Provided entries >>
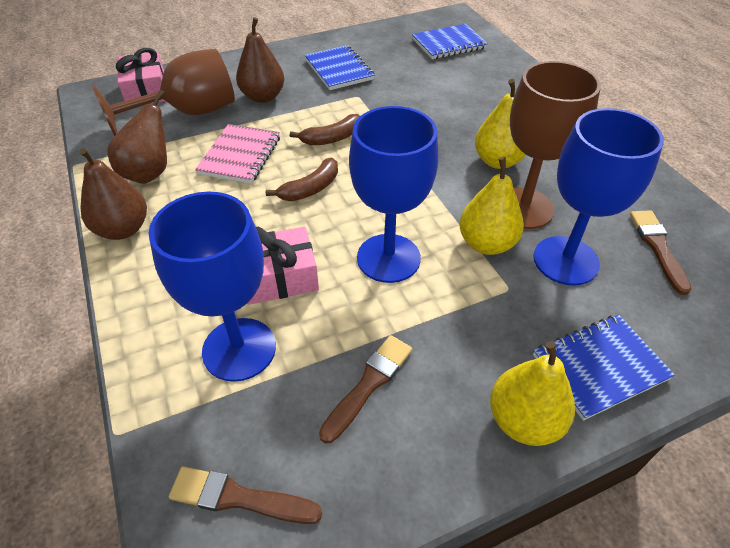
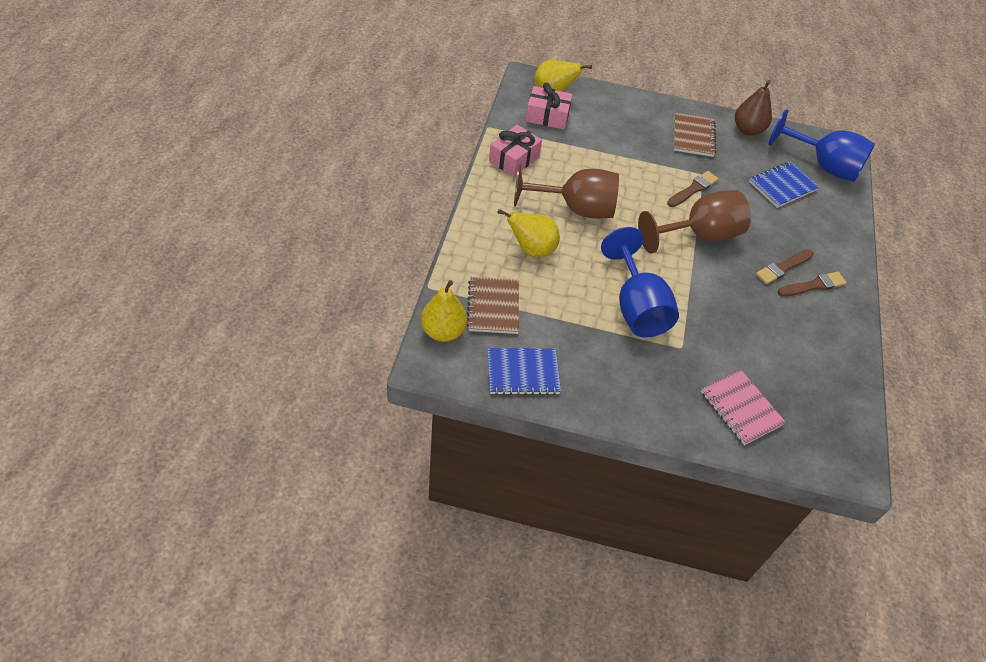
blue goblet: [148,192,276,382] [349,106,438,283] [533,108,664,286] = 3 -> [601,227,679,338] [768,109,875,182] = 2
blue notebook: [305,45,375,90] [412,24,488,59] [533,314,675,421] = 3 -> [487,348,561,395] [749,162,819,208] = 2
brown banana: [266,158,338,201] [290,114,360,145] = 2 -> none = 0
brown notebook: none = 0 -> [467,277,519,334] [674,113,716,157] = 2
brown pear: [79,148,147,240] [107,90,167,184] [236,17,284,103] = 3 -> [735,80,772,135] = 1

Work instructions >> From the entries, copy out each line containing the word "brown".

Response box >>
brown banana: [266,158,338,201] [290,114,360,145] = 2 -> none = 0
brown notebook: none = 0 -> [467,277,519,334] [674,113,716,157] = 2
brown pear: [79,148,147,240] [107,90,167,184] [236,17,284,103] = 3 -> [735,80,772,135] = 1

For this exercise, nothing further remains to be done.